Instructions to follow: Pictures do not belong in the copy; quote every entry below exactly.

Detected change data:

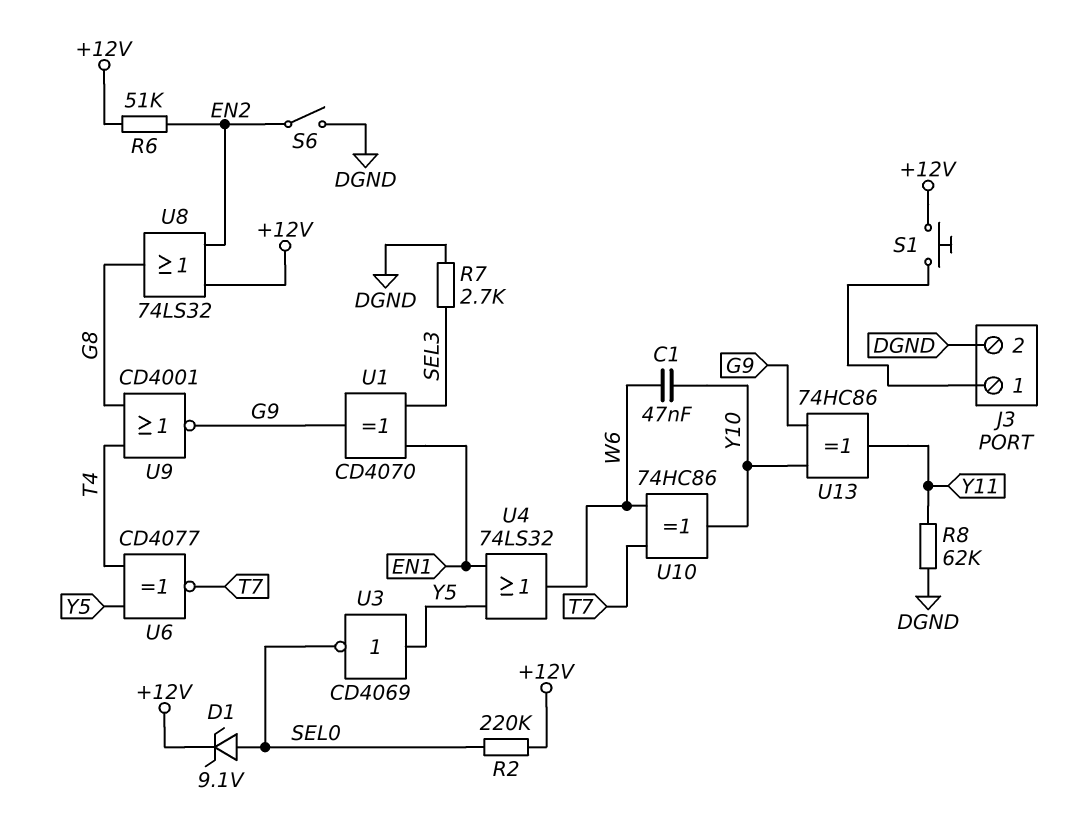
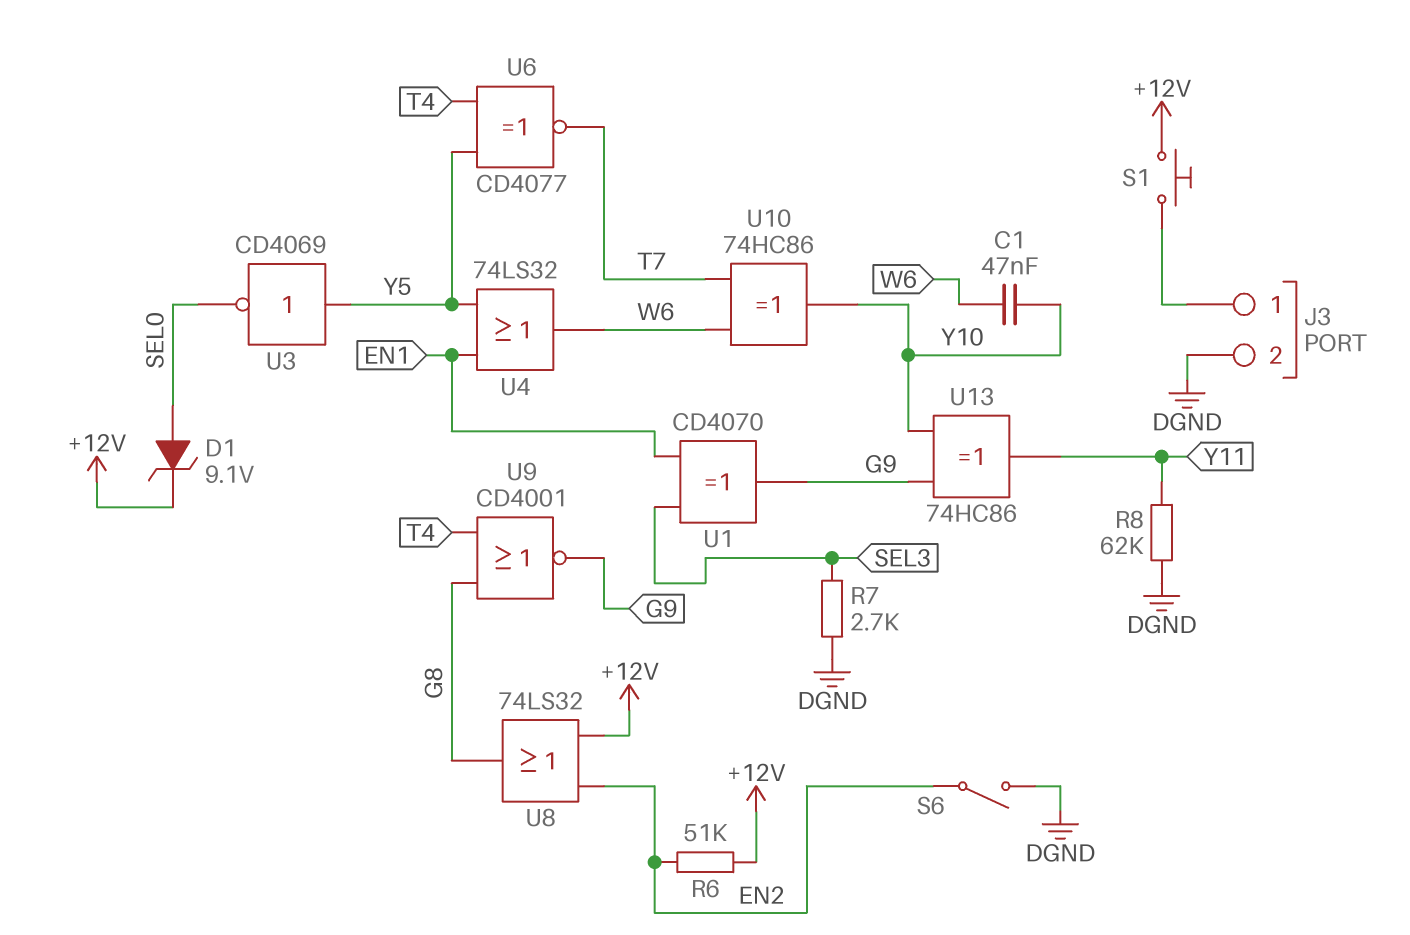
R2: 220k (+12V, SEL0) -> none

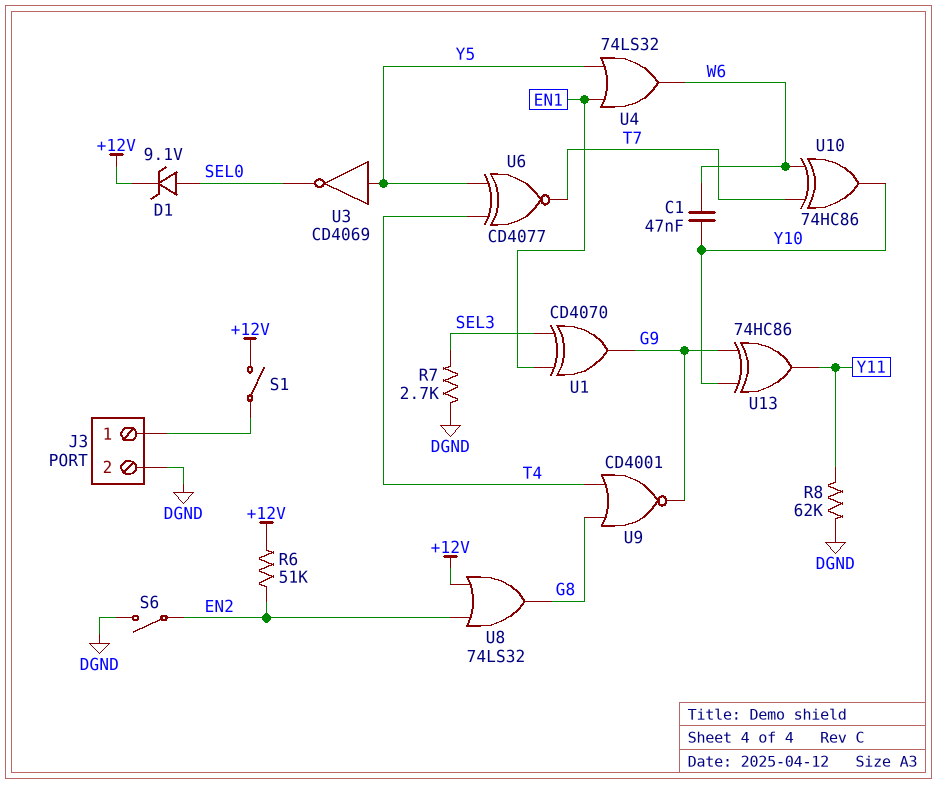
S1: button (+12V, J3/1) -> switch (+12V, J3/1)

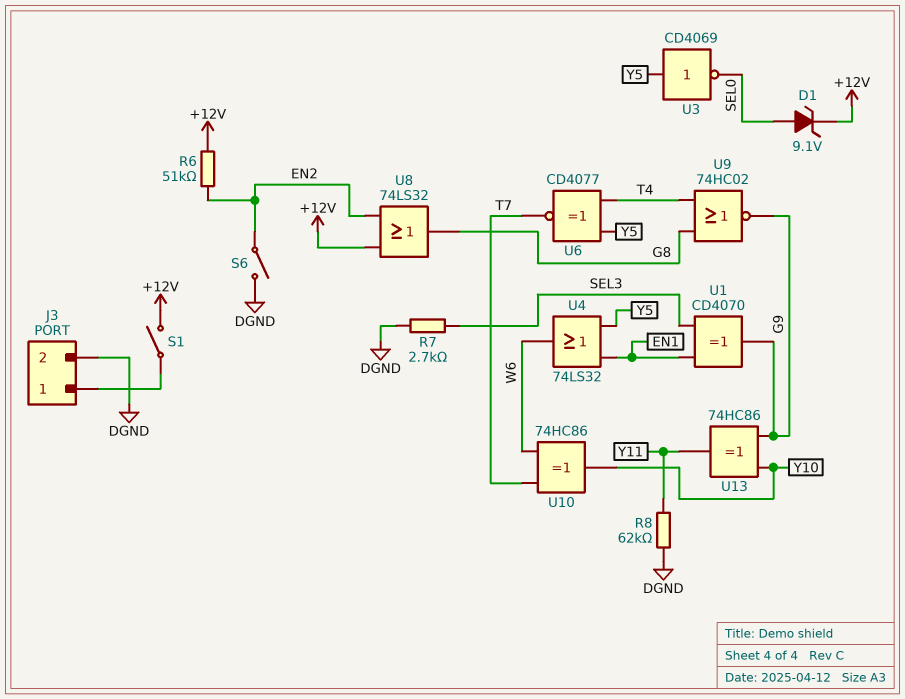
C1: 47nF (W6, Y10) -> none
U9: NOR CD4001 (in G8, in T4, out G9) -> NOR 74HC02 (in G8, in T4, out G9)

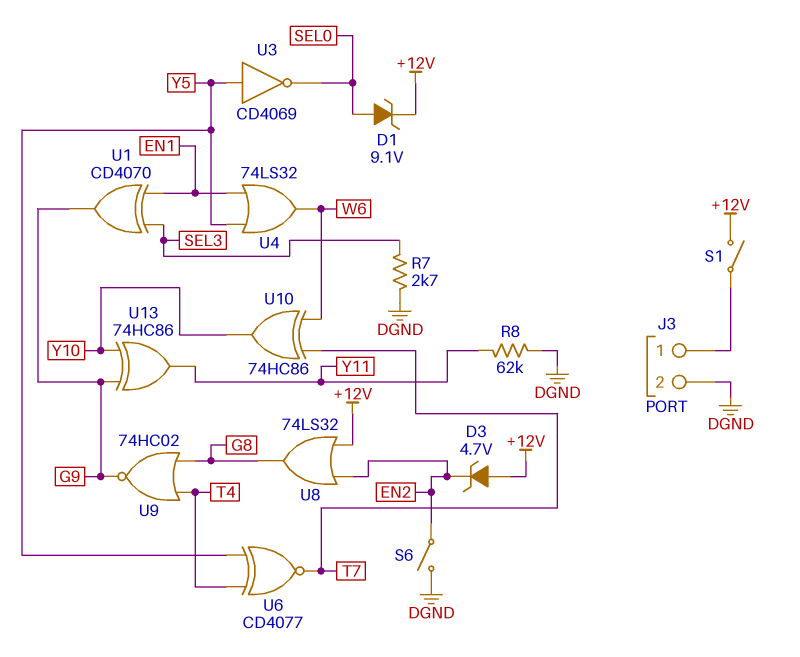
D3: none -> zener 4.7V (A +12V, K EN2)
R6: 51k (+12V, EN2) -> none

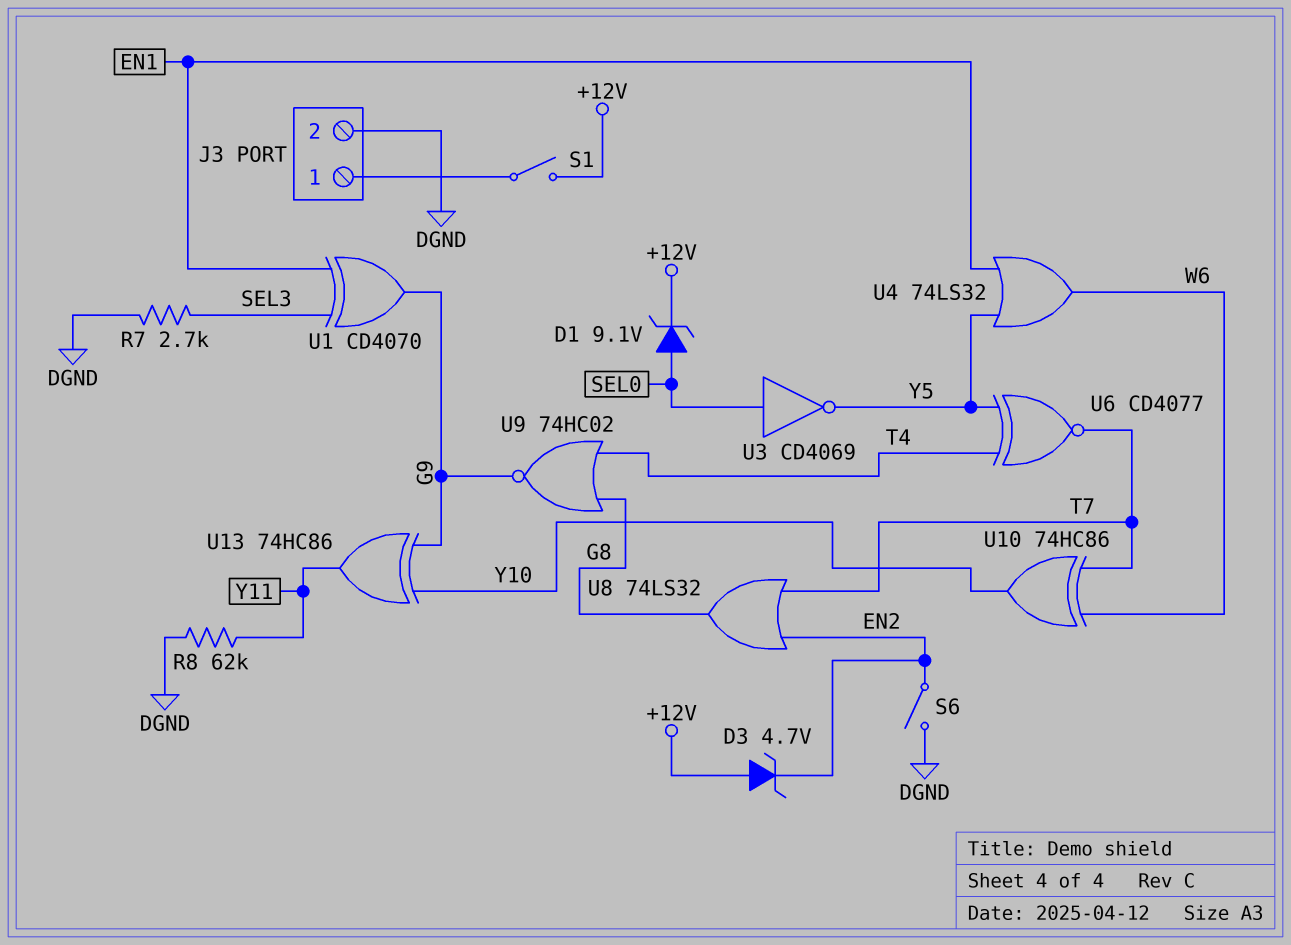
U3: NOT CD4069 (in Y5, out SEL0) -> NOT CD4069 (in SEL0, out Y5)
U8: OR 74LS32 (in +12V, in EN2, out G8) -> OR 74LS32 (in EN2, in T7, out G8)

Expected answer:
R2: 220k (+12V, SEL0) -> none

S1: button (+12V, J3/1) -> switch (+12V, J3/1)

C1: 47nF (W6, Y10) -> none
U9: NOR CD4001 (in G8, in T4, out G9) -> NOR 74HC02 (in G8, in T4, out G9)

D3: none -> zener 4.7V (A +12V, K EN2)
R6: 51k (+12V, EN2) -> none

U3: NOT CD4069 (in Y5, out SEL0) -> NOT CD4069 (in SEL0, out Y5)
U8: OR 74LS32 (in +12V, in EN2, out G8) -> OR 74LS32 (in EN2, in T7, out G8)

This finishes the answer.